§ **Provided entries**
● ● ● ● ●

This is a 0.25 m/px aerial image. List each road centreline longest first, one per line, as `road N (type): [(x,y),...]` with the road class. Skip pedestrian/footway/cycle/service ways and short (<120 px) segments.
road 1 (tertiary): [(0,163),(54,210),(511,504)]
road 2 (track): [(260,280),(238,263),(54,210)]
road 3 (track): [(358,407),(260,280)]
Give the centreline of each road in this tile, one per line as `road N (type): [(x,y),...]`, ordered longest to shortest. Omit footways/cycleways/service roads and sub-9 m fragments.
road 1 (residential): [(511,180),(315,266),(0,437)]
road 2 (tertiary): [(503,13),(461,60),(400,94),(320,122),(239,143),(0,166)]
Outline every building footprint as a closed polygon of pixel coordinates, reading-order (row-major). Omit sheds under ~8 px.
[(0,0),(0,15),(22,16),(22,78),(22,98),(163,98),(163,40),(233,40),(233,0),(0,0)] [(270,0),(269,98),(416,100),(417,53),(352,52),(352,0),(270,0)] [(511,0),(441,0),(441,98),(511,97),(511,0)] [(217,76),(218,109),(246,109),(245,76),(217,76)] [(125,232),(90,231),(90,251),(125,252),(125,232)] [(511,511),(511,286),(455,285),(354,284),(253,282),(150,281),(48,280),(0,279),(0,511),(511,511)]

● ● ● ● ●

§ **Written request**
Please retype all of the data above word for word, changing no character.

§ **Solution to the exercise**
This is a 0.25 m/px aerial image. List each road centreline longest first, one per line, as `road N (type): [(x,y),...]` with the road class. Skip pedestrian/footway/cycle/service ways and short (<120 px) segments.
road 1 (tertiary): [(0,163),(54,210),(511,504)]
road 2 (track): [(260,280),(238,263),(54,210)]
road 3 (track): [(358,407),(260,280)]
Give the centreline of each road in this tile, one per line as `road N (type): [(x,y),...]`, ordered longest to shortest. Omit footways/cycleways/service roads and sub-9 m fragments.
road 1 (residential): [(511,180),(315,266),(0,437)]
road 2 (tertiary): [(503,13),(461,60),(400,94),(320,122),(239,143),(0,166)]
Outline every building footprint as a closed polygon of pixel coordinates, reading-order (row-major). Omit sheds under ~8 px.
[(0,0),(0,15),(22,16),(22,78),(22,98),(163,98),(163,40),(233,40),(233,0),(0,0)] [(270,0),(269,98),(416,100),(417,53),(352,52),(352,0),(270,0)] [(511,0),(441,0),(441,98),(511,97),(511,0)] [(217,76),(218,109),(246,109),(245,76),(217,76)] [(125,232),(90,231),(90,251),(125,252),(125,232)] [(511,511),(511,286),(455,285),(354,284),(253,282),(150,281),(48,280),(0,279),(0,511),(511,511)]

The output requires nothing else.